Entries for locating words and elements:
☆ ☆ ☆ ☆
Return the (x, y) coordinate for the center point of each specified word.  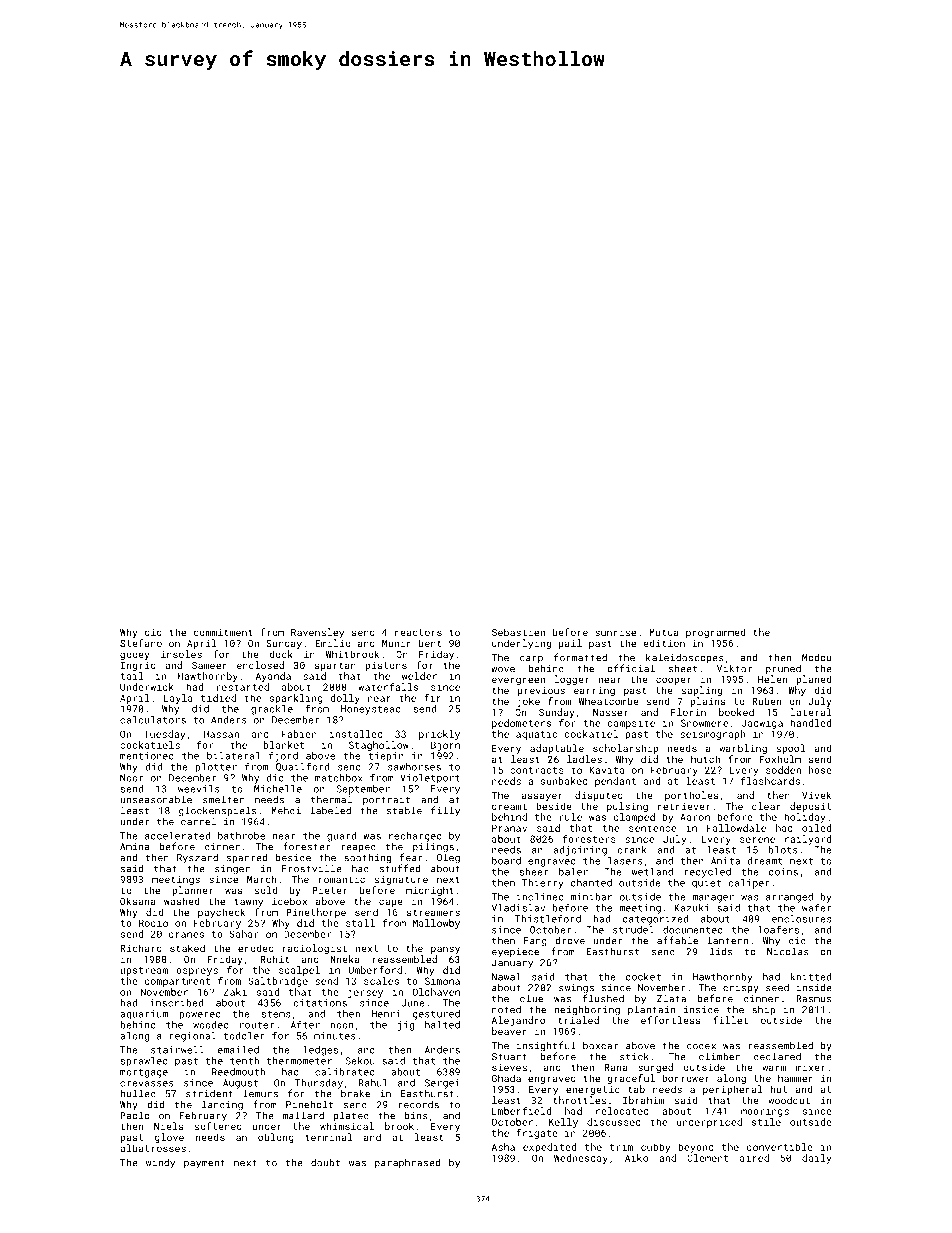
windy (160, 1163)
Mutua (664, 632)
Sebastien (518, 632)
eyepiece (515, 953)
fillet (730, 1020)
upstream (144, 971)
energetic (593, 1090)
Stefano (141, 643)
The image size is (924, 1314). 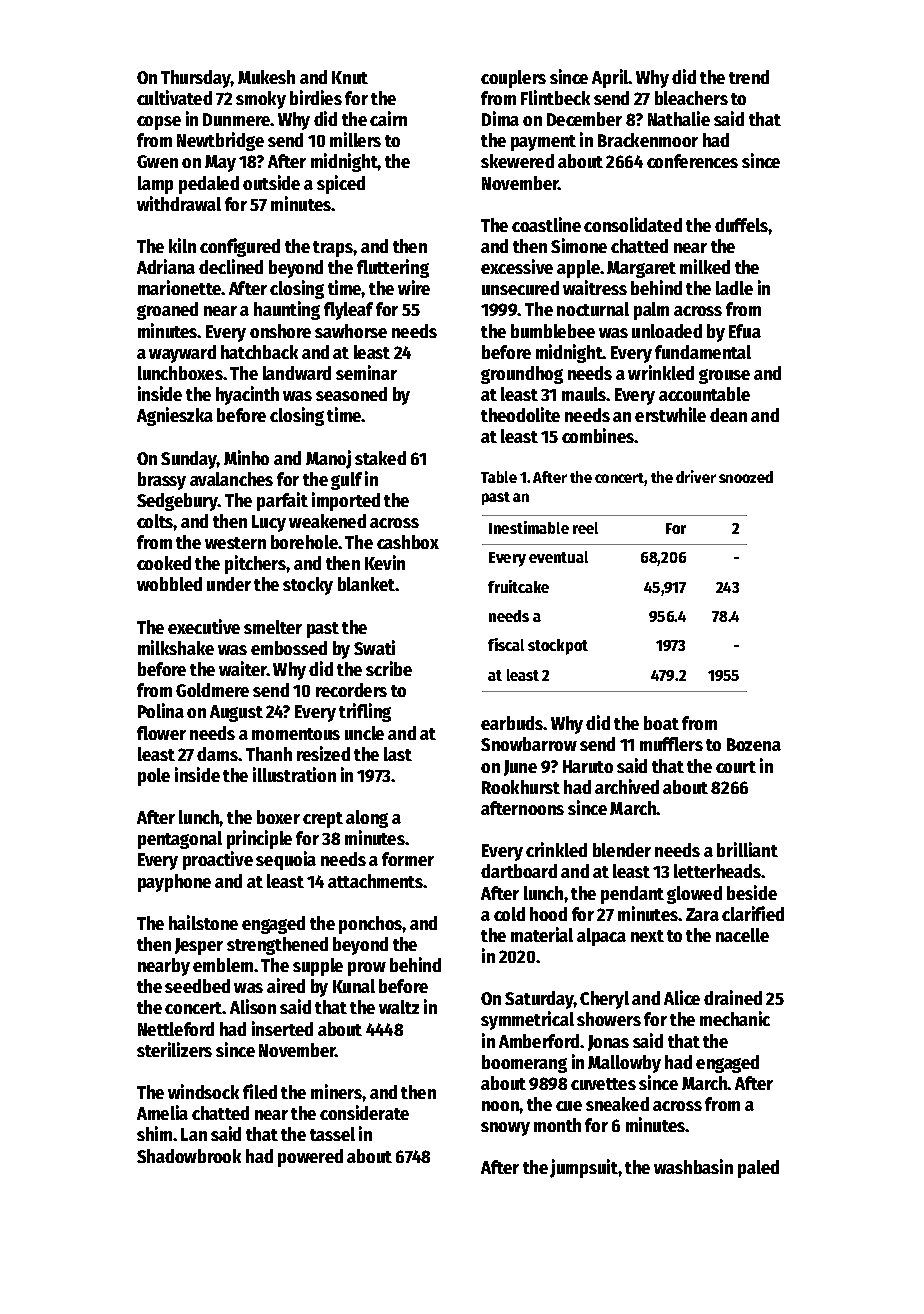 What do you see at coordinates (169, 584) in the document?
I see `wobbled` at bounding box center [169, 584].
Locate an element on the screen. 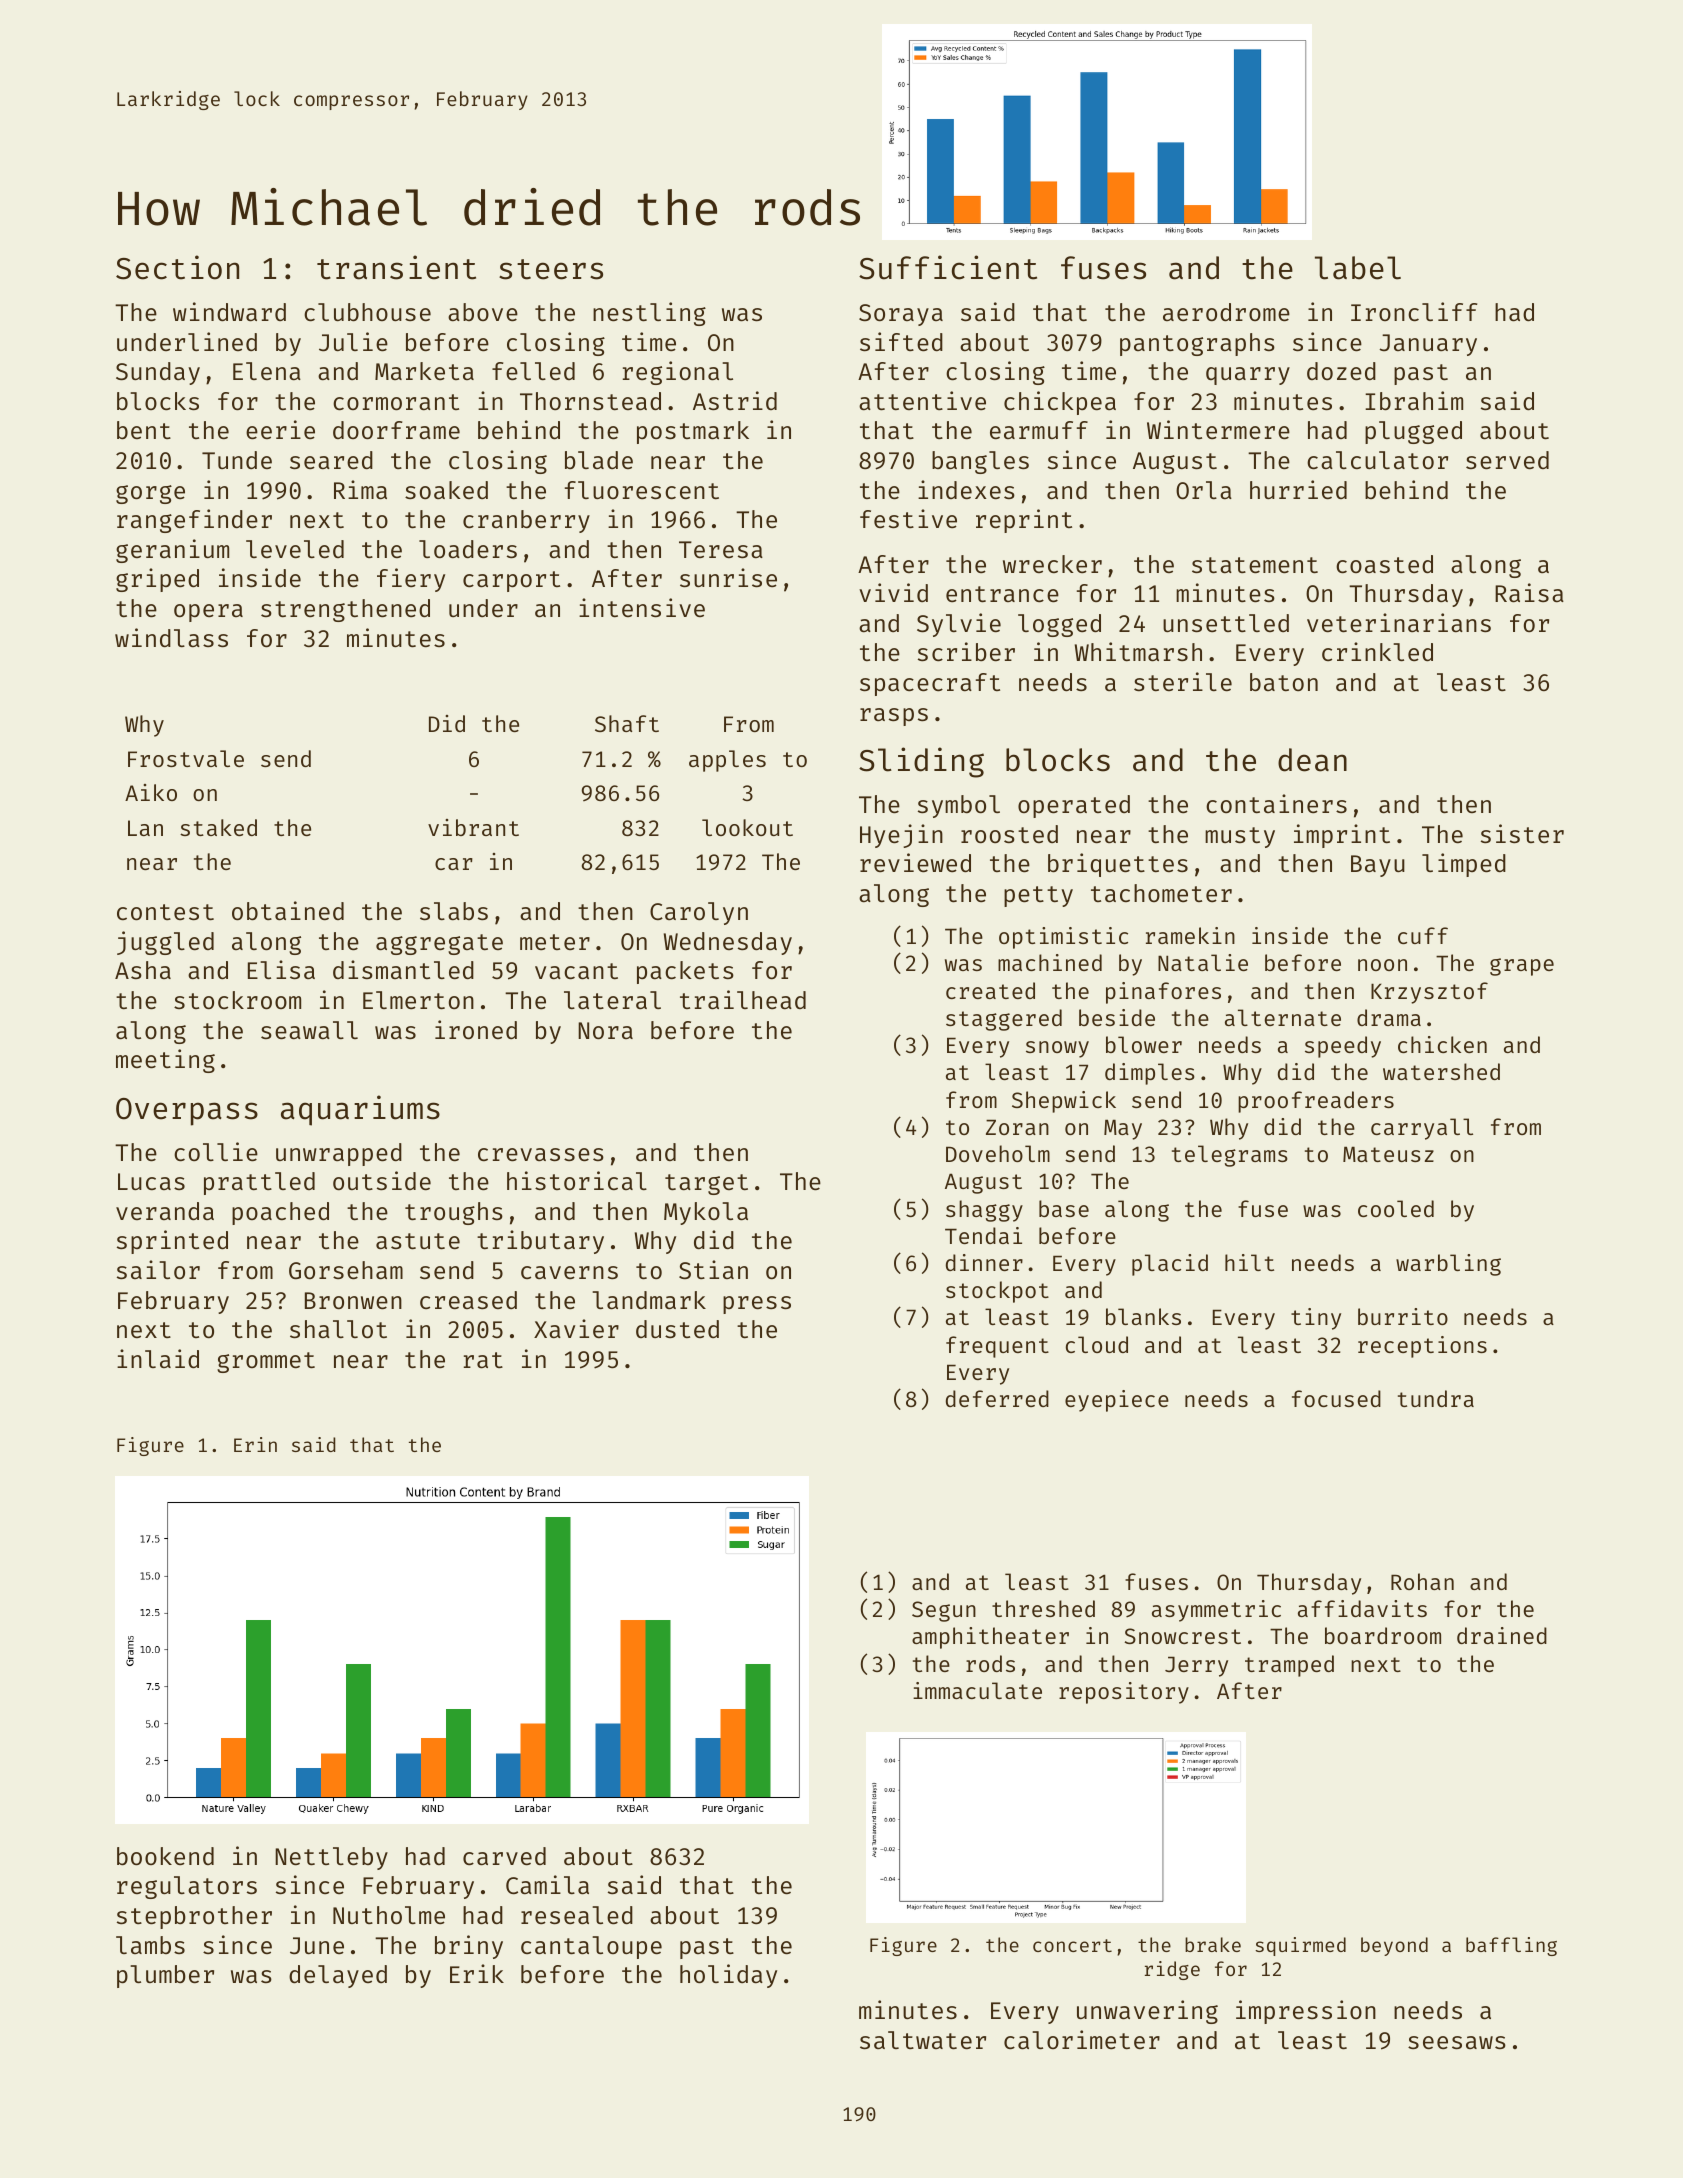  imprint is located at coordinates (1342, 836).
☆ ☆ ☆ ☆
Prompt: Set down the data above word for word, starting at its first line and ending at the line that contains "Stefano (141, 643)". Leave the pictures out of your answer.

Expected answer:
Return the (x, y) coordinate for the center point of each specified word.  
windy (160, 1163)
Mutua (664, 632)
Sebastien (518, 632)
eyepiece (515, 953)
fillet (730, 1020)
upstream (144, 971)
energetic (593, 1090)
Stefano (141, 643)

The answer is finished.